## [Your goal]
Repeat all of the records exactly, leaving out the pictures.

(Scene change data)
=== Begin Enclosure ===
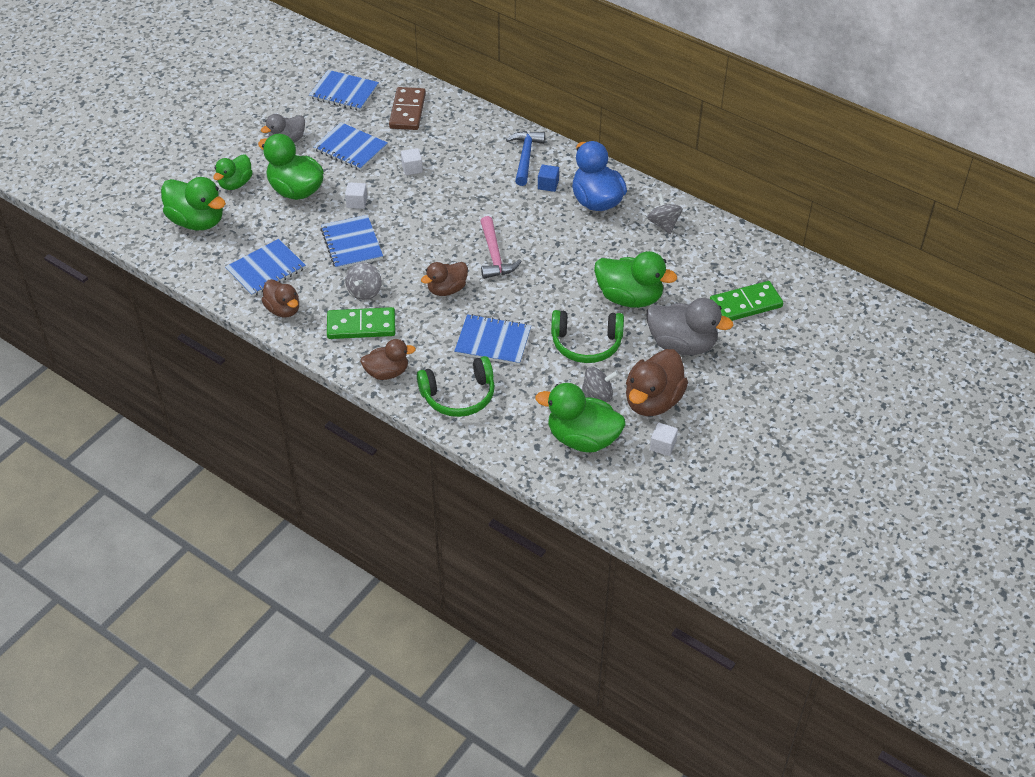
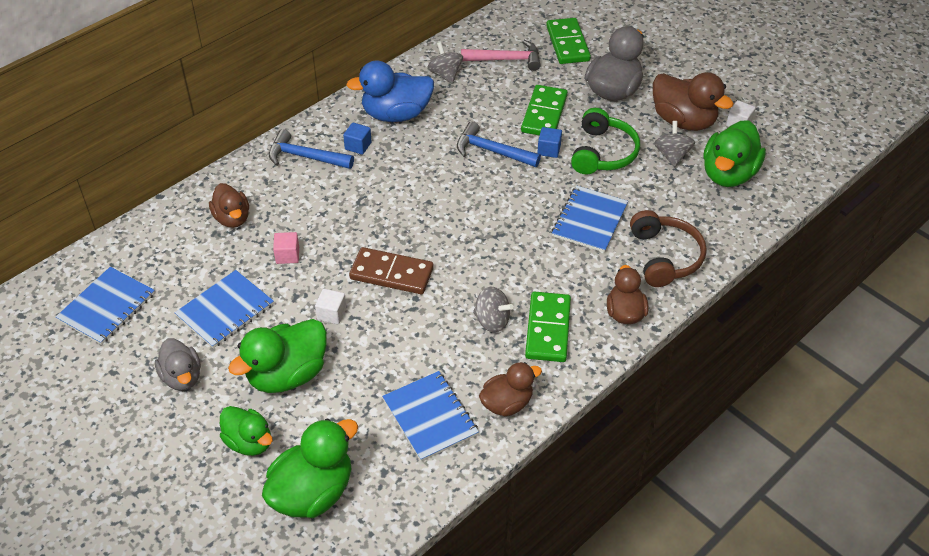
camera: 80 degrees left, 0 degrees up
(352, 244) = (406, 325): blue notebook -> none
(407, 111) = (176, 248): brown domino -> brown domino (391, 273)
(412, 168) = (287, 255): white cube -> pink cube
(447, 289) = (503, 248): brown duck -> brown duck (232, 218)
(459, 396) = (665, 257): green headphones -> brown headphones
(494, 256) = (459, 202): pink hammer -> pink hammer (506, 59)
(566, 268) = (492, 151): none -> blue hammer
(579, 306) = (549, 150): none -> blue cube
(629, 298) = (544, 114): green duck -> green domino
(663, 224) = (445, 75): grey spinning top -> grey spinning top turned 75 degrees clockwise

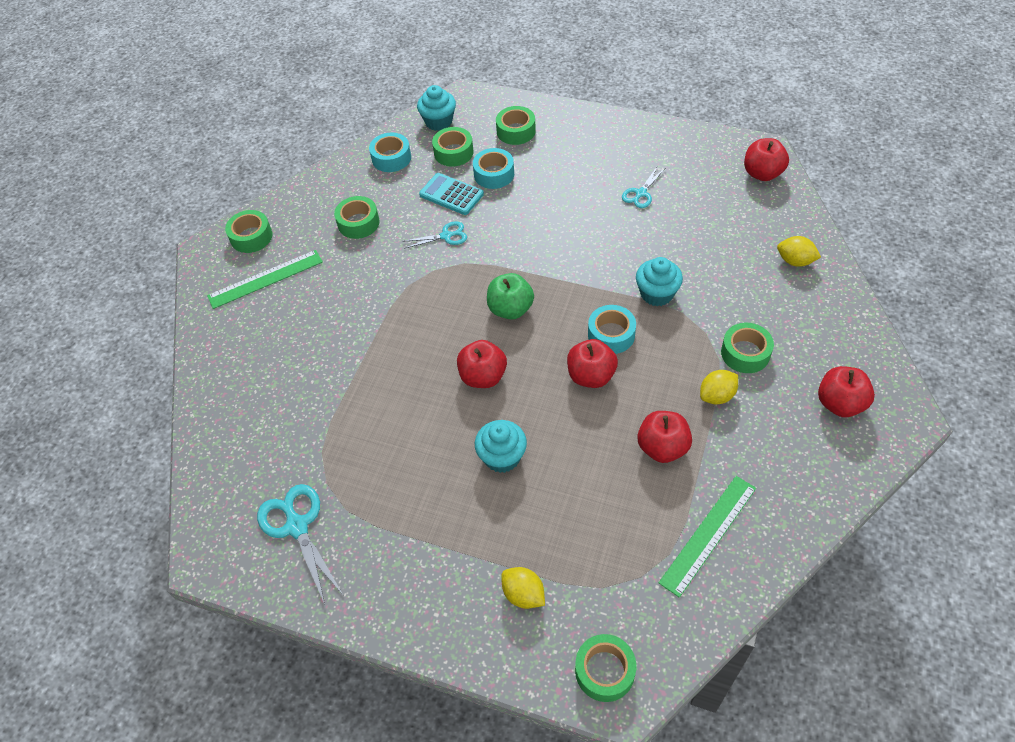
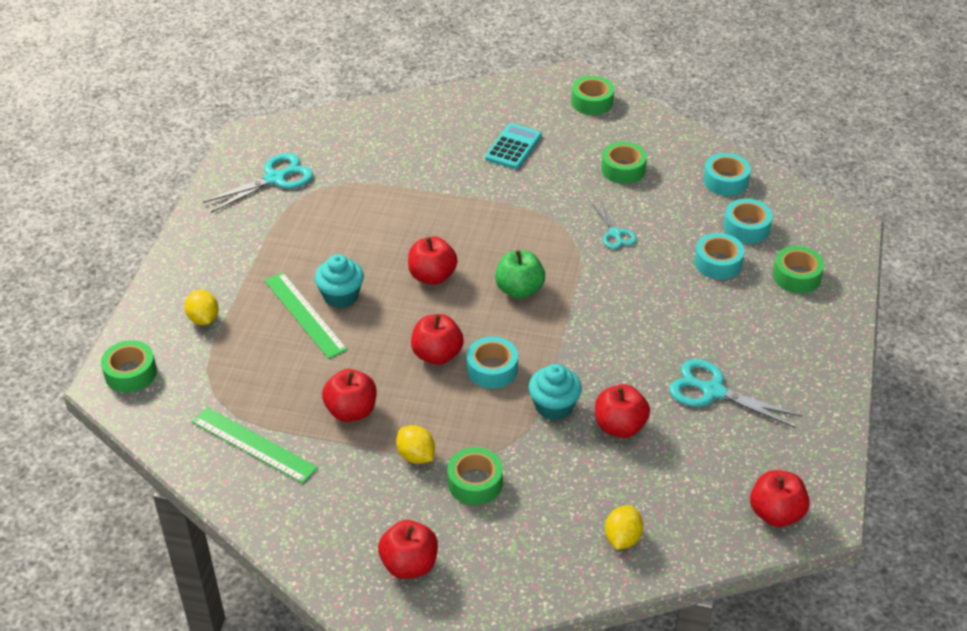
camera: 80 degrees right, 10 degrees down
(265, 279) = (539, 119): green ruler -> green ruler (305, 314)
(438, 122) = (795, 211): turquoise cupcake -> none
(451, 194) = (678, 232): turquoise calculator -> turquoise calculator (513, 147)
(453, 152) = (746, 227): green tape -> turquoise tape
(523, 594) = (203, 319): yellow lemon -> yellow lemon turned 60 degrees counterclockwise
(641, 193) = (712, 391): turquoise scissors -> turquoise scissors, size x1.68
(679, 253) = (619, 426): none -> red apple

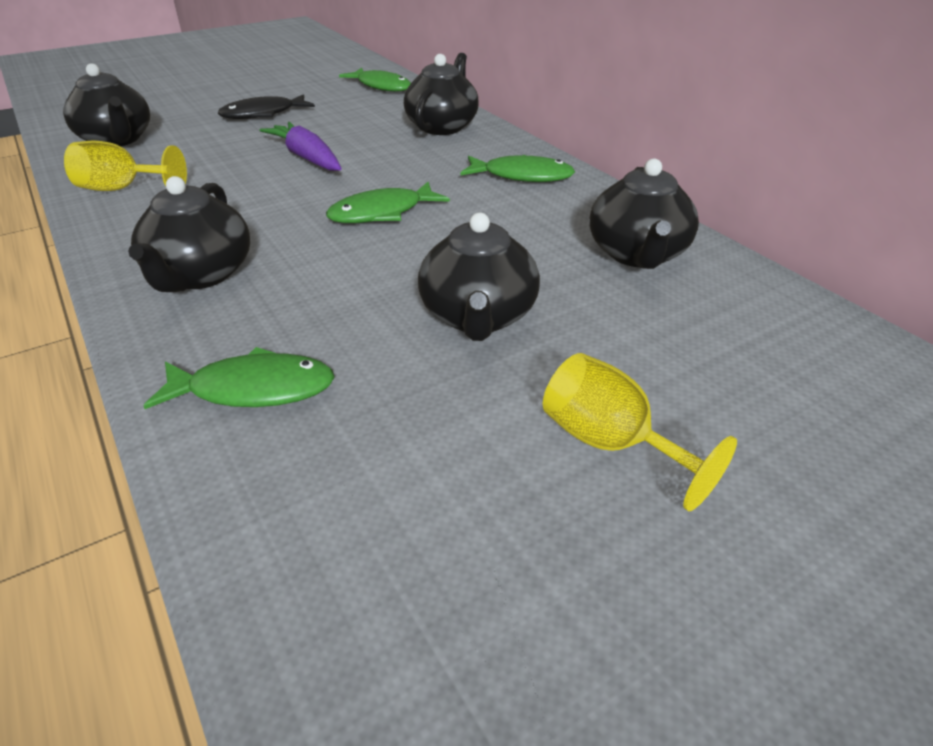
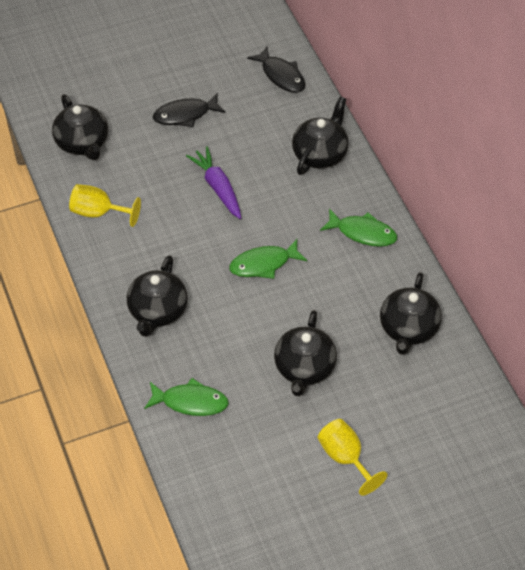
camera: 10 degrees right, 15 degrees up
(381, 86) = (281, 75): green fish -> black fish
=== End Enclosure ===
## [Solution]
camera: 80 degrees left, 0 degrees up
(352, 244) = (406, 325): blue notebook -> none
(407, 111) = (176, 248): brown domino -> brown domino (391, 273)
(412, 168) = (287, 255): white cube -> pink cube
(447, 289) = (503, 248): brown duck -> brown duck (232, 218)
(459, 396) = (665, 257): green headphones -> brown headphones
(494, 256) = (459, 202): pink hammer -> pink hammer (506, 59)
(566, 268) = (492, 151): none -> blue hammer
(579, 306) = (549, 150): none -> blue cube
(629, 298) = (544, 114): green duck -> green domino
(663, 224) = (445, 75): grey spinning top -> grey spinning top turned 75 degrees clockwise

camera: 80 degrees right, 10 degrees down
(265, 279) = (539, 119): green ruler -> green ruler (305, 314)
(438, 122) = (795, 211): turquoise cupcake -> none
(451, 194) = (678, 232): turquoise calculator -> turquoise calculator (513, 147)
(453, 152) = (746, 227): green tape -> turquoise tape
(523, 594) = (203, 319): yellow lemon -> yellow lemon turned 60 degrees counterclockwise
(641, 193) = (712, 391): turquoise scissors -> turquoise scissors, size x1.68
(679, 253) = (619, 426): none -> red apple

camera: 10 degrees right, 15 degrees up
(381, 86) = (281, 75): green fish -> black fish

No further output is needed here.